TASK INSTRUCTIONS: Recast the listing below as a Markdown table with the columns Row and Listing line, starting with the line containing "pink trapezoid: rotated 27 degrees clockwise" and going on through the line containing "blue semicircle: moved 1 px up". Number each row and leave out any blank lines.

PROVIDED ENTRIES:

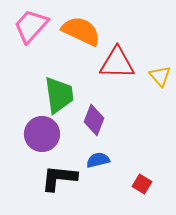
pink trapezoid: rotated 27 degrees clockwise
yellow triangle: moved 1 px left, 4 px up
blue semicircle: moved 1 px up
* * *
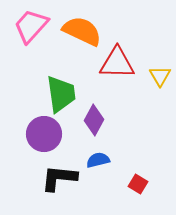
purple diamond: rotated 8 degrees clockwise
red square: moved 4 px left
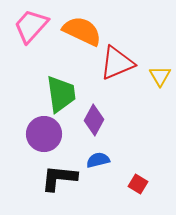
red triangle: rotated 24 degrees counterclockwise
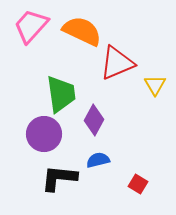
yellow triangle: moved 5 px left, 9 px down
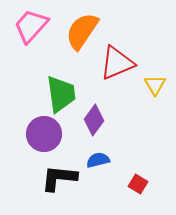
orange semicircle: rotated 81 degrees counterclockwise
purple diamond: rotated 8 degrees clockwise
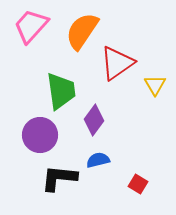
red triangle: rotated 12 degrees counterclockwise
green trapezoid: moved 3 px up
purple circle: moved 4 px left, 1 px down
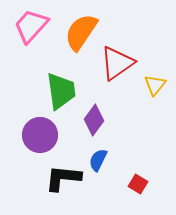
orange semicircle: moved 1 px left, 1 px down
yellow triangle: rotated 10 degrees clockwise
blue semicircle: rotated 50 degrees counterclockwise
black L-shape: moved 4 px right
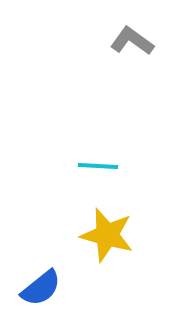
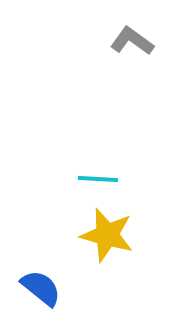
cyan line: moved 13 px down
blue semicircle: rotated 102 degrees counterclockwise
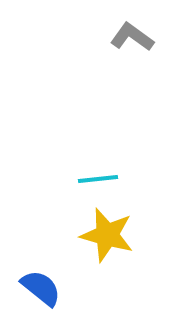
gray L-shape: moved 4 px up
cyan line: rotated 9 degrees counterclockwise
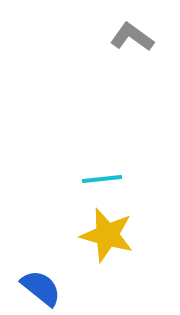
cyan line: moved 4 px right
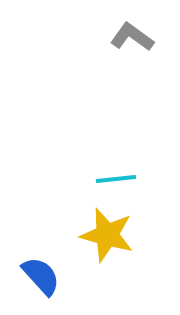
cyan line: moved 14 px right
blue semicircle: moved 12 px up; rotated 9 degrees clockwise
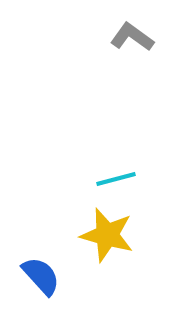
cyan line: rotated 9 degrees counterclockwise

RIGHT ANSWER:
| Row | Listing line |
|---|---|
| 1 | pink trapezoid: rotated 27 degrees clockwise |
| 2 | yellow triangle: moved 1 px left, 4 px up |
| 3 | blue semicircle: moved 1 px up |